Rewrite each of the rows below with "aerial" replaced by "overhead" and nothing else altered.

### Data listing
================
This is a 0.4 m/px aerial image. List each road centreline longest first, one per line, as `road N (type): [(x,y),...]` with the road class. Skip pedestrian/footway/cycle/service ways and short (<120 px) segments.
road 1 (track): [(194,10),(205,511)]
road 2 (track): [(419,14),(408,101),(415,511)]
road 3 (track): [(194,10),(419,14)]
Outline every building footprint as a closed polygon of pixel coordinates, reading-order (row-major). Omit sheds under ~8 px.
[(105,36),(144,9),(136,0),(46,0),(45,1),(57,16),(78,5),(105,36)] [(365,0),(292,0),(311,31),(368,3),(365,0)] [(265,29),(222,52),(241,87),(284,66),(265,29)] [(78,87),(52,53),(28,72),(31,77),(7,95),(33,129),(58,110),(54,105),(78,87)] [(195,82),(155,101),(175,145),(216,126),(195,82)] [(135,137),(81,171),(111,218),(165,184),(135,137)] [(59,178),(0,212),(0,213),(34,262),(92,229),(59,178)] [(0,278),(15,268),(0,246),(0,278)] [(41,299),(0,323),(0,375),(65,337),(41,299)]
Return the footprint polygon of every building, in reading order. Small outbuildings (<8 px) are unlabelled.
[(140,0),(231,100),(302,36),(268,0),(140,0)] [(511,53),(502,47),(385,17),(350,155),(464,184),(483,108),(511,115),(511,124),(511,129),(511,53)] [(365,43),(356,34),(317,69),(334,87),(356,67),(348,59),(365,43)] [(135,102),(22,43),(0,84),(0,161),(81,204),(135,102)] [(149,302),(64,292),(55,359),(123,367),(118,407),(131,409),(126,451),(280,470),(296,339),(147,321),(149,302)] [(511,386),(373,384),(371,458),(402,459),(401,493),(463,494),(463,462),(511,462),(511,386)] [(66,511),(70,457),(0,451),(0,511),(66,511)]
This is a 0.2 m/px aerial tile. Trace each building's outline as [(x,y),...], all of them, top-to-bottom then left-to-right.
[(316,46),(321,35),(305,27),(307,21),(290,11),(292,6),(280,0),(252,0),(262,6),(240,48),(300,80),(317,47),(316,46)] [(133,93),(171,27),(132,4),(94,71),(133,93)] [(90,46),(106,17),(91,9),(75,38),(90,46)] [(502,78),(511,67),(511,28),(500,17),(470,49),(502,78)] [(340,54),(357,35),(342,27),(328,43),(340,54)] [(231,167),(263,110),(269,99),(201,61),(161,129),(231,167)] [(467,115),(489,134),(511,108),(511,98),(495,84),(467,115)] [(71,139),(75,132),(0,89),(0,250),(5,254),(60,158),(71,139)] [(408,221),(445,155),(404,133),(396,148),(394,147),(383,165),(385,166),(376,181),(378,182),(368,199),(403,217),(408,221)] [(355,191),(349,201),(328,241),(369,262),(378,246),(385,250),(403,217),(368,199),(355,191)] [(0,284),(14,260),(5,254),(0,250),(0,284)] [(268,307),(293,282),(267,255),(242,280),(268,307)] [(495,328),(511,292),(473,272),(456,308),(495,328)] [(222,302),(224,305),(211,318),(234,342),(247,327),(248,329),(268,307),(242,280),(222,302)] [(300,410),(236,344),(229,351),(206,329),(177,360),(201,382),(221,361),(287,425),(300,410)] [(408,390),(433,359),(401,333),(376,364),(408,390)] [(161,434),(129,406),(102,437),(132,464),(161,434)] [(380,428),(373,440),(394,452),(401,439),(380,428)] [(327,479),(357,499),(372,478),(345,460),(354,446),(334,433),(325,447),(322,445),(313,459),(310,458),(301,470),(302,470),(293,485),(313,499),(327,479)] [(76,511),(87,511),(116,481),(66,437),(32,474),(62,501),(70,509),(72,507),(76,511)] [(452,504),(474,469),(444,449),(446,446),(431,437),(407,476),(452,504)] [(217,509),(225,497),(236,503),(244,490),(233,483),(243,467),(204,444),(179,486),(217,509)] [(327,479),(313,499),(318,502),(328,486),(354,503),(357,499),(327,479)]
================
### Output for this task
This is a 0.4 m/px overhead image. List each road centreline longest first, one per line, as `road N (type): [(x,y),...]` with the road class. Skip pedestrian/footway/cycle/service ways and short (<120 px) segments.
road 1 (track): [(194,10),(205,511)]
road 2 (track): [(419,14),(408,101),(415,511)]
road 3 (track): [(194,10),(419,14)]
Outline every building footprint as a closed polygon of pixel coordinates, reading-order (row-major). Omit sheds under ~8 px.
[(105,36),(144,9),(136,0),(46,0),(45,1),(57,16),(78,5),(105,36)] [(365,0),(292,0),(311,31),(368,3),(365,0)] [(265,29),(222,52),(241,87),(284,66),(265,29)] [(78,87),(52,53),(28,72),(31,77),(7,95),(33,129),(58,110),(54,105),(78,87)] [(195,82),(155,101),(175,145),(216,126),(195,82)] [(135,137),(81,171),(111,218),(165,184),(135,137)] [(59,178),(0,212),(0,213),(34,262),(92,229),(59,178)] [(0,278),(15,268),(0,246),(0,278)] [(41,299),(0,323),(0,375),(65,337),(41,299)]
Return the footprint polygon of every building, in reading order. Small outbuildings (<8 px) are unlabelled.
[(140,0),(231,100),(302,36),(268,0),(140,0)] [(511,53),(502,47),(385,17),(350,155),(464,184),(483,108),(511,115),(511,124),(511,129),(511,53)] [(365,43),(356,34),(317,69),(334,87),(356,67),(348,59),(365,43)] [(135,102),(22,43),(0,84),(0,161),(81,204),(135,102)] [(149,302),(64,292),(55,359),(123,367),(118,407),(131,409),(126,451),(280,470),(296,339),(147,321),(149,302)] [(511,386),(373,384),(371,458),(402,459),(401,493),(463,494),(463,462),(511,462),(511,386)] [(66,511),(70,457),(0,451),(0,511),(66,511)]
This is a 0.2 m/px overhead tile. Trace each building's outline as [(x,y),...], all of them, top-to-bottom then left-to-right.
[(316,46),(321,35),(305,27),(307,21),(290,11),(292,6),(280,0),(252,0),(262,6),(240,48),(300,80),(317,47),(316,46)] [(133,93),(171,27),(132,4),(94,71),(133,93)] [(90,46),(106,17),(91,9),(75,38),(90,46)] [(502,78),(511,67),(511,28),(500,17),(470,49),(502,78)] [(340,54),(357,35),(342,27),(328,43),(340,54)] [(231,167),(263,110),(269,99),(201,61),(161,129),(231,167)] [(467,115),(489,134),(511,108),(511,98),(495,84),(467,115)] [(71,139),(75,132),(0,89),(0,250),(5,254),(60,158),(71,139)] [(408,221),(445,155),(404,133),(396,148),(394,147),(383,165),(385,166),(376,181),(378,182),(368,199),(403,217),(408,221)] [(355,191),(349,201),(328,241),(369,262),(378,246),(385,250),(403,217),(368,199),(355,191)] [(0,284),(14,260),(5,254),(0,250),(0,284)] [(268,307),(293,282),(267,255),(242,280),(268,307)] [(495,328),(511,292),(473,272),(456,308),(495,328)] [(222,302),(224,305),(211,318),(234,342),(247,327),(248,329),(268,307),(242,280),(222,302)] [(300,410),(236,344),(229,351),(206,329),(177,360),(201,382),(221,361),(287,425),(300,410)] [(408,390),(433,359),(401,333),(376,364),(408,390)] [(161,434),(129,406),(102,437),(132,464),(161,434)] [(380,428),(373,440),(394,452),(401,439),(380,428)] [(327,479),(357,499),(372,478),(345,460),(354,446),(334,433),(325,447),(322,445),(313,459),(310,458),(301,470),(302,470),(293,485),(313,499),(327,479)] [(76,511),(87,511),(116,481),(66,437),(32,474),(62,501),(70,509),(72,507),(76,511)] [(452,504),(474,469),(444,449),(446,446),(431,437),(407,476),(452,504)] [(217,509),(225,497),(236,503),(244,490),(233,483),(243,467),(204,444),(179,486),(217,509)] [(327,479),(313,499),(318,502),(328,486),(354,503),(357,499),(327,479)]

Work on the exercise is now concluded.